------ DATA RECORDS
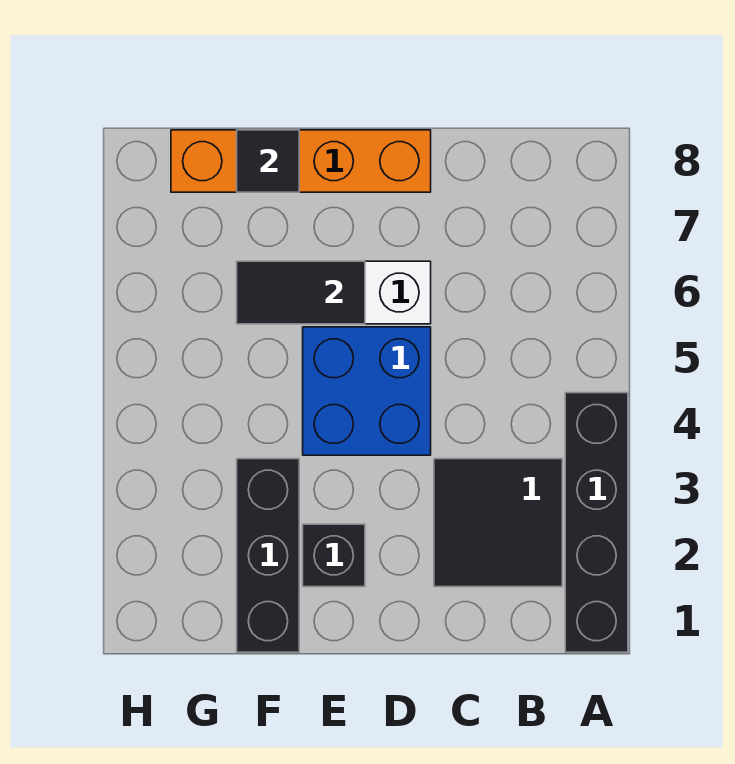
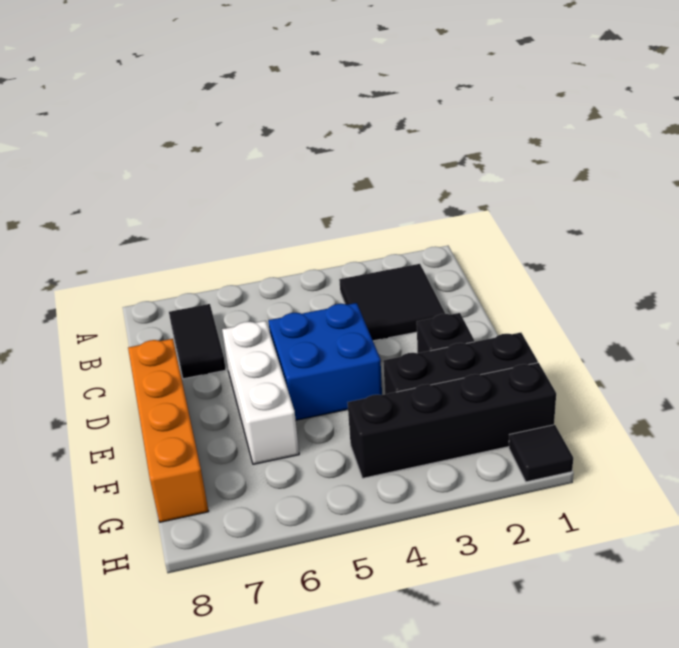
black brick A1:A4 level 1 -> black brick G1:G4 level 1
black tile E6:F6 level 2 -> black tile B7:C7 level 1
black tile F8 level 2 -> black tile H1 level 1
------------
------ DATA RECORDS
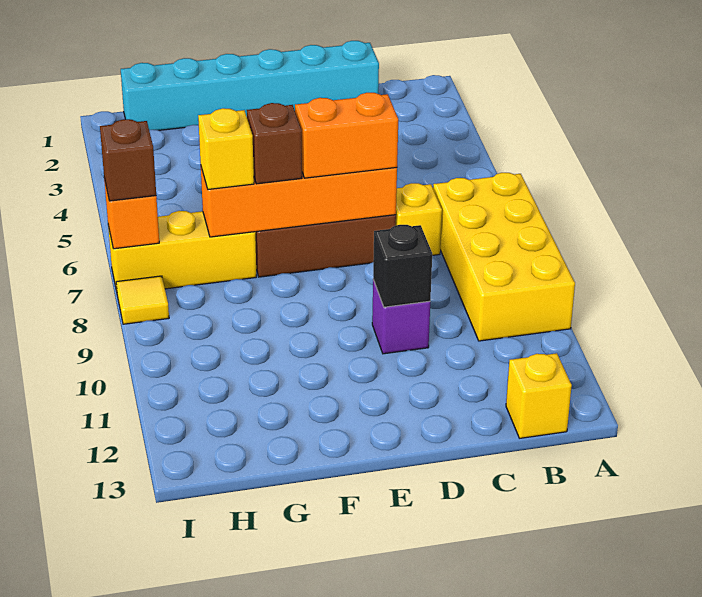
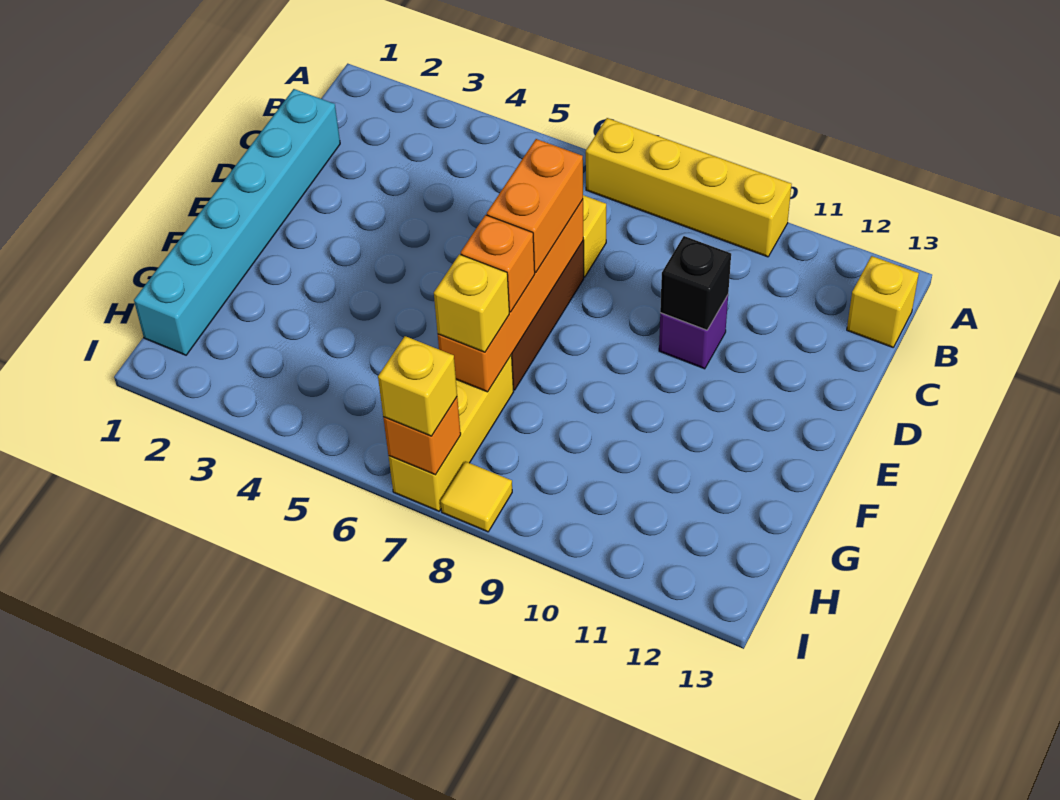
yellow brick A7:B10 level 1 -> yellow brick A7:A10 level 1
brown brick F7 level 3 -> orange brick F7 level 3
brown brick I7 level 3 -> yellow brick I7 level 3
------------
------ DATA RECORDS
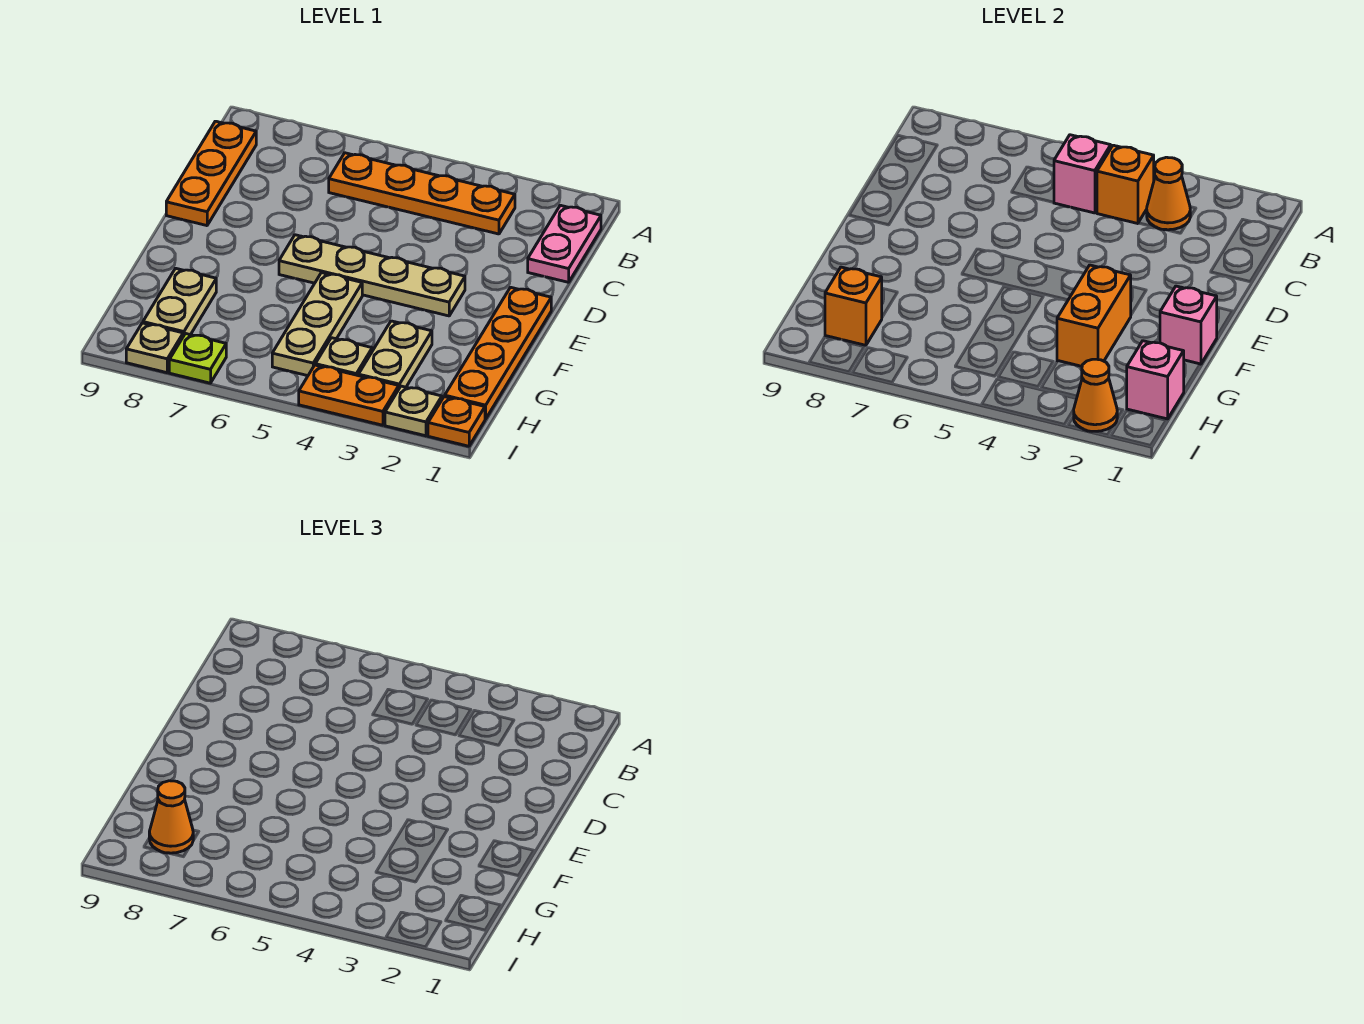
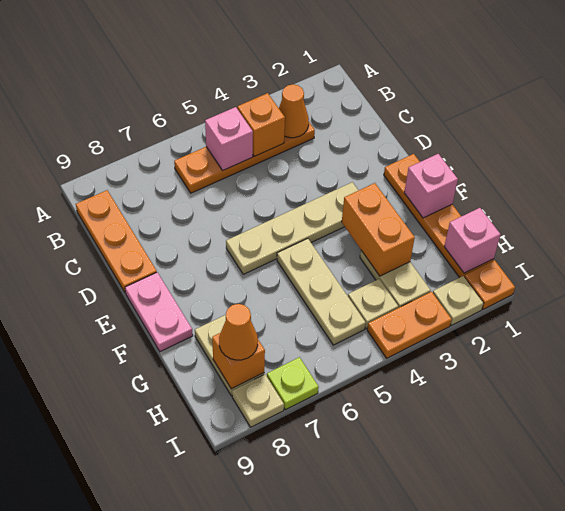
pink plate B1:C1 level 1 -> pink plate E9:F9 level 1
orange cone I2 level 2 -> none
------------
THE PROBLEM: Look above for the line containing "yellow brick A7:B10". Output from there through the line containing "brown brick I7", exactly and inclusively.

EXERCISE OUTPUT:
yellow brick A7:B10 level 1 -> yellow brick A7:A10 level 1
brown brick F7 level 3 -> orange brick F7 level 3
brown brick I7 level 3 -> yellow brick I7 level 3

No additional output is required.